* [What you are asked to do]
Starting from the line containing "(484, 340) = (404, 254): white", write out the rest of the entries exactly, through the final line, including nothing else.

:::

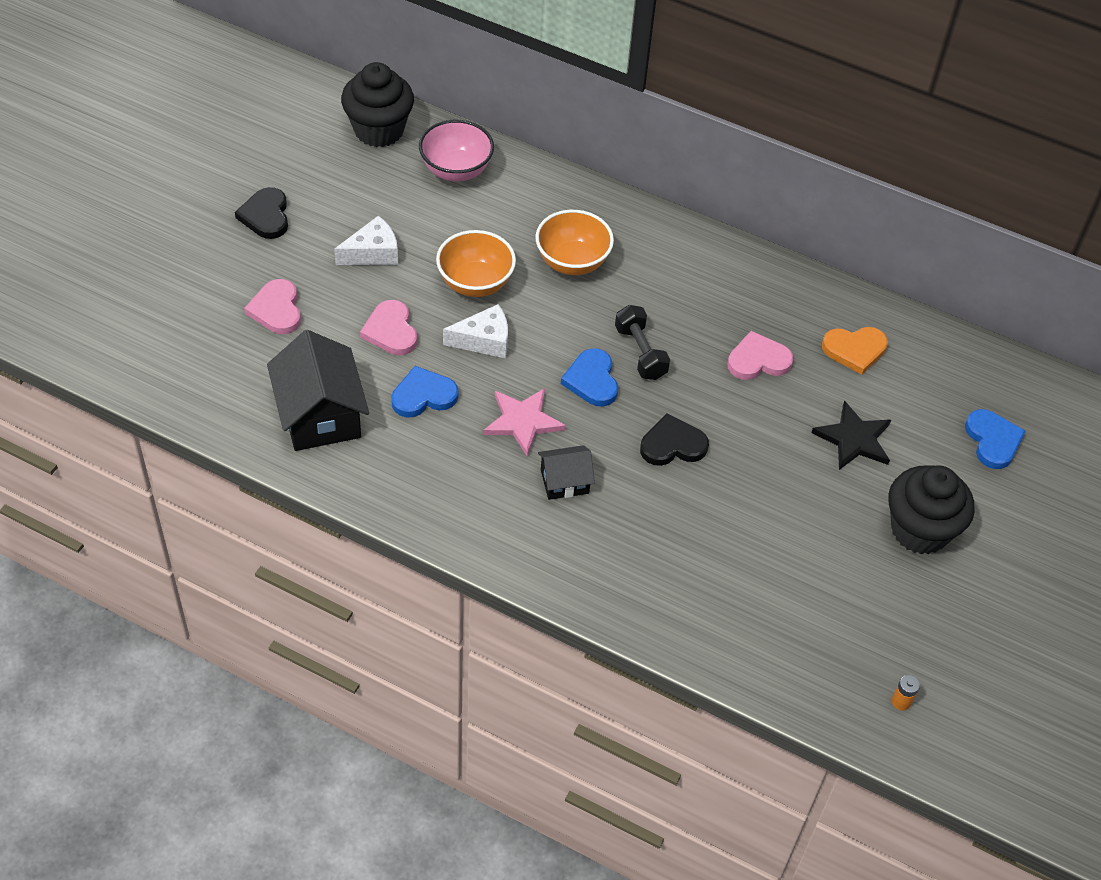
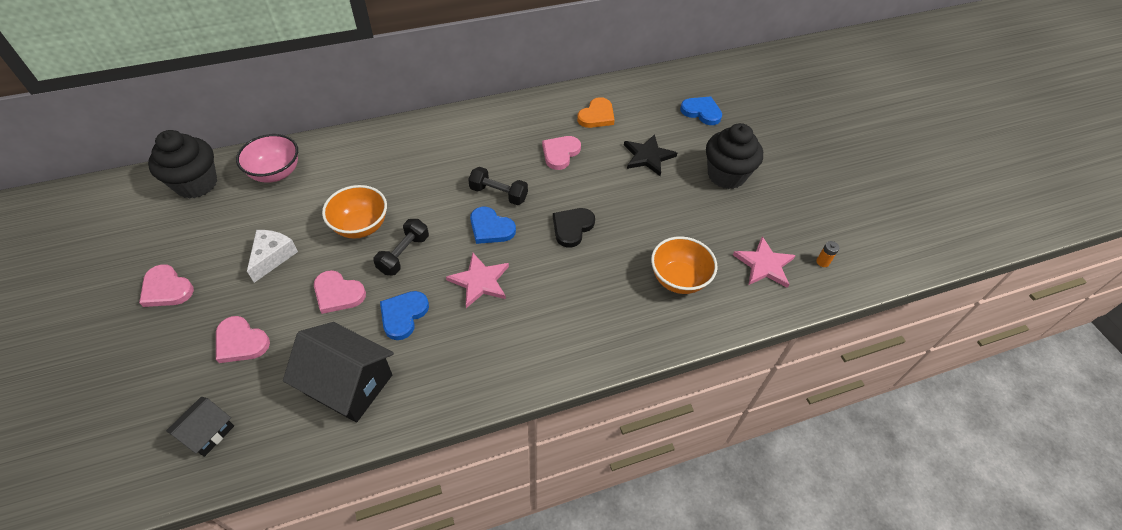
camera: 45 degrees left, 0 degrees up
(266, 216) = (166, 289): black heart -> pink heart
(484, 340) = (404, 254): white cheese -> black dumbbell
(564, 481) = (542, 295): black house -> black house (208, 432)
(572, 262) = (405, 174): orange bowl -> orange bowl (678, 279)
(829, 647) = (764, 265): none -> pink star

:::

* [Worked solution]
(484, 340) = (404, 254): white cheese -> black dumbbell
(564, 481) = (542, 295): black house -> black house (208, 432)
(572, 262) = (405, 174): orange bowl -> orange bowl (678, 279)
(829, 647) = (764, 265): none -> pink star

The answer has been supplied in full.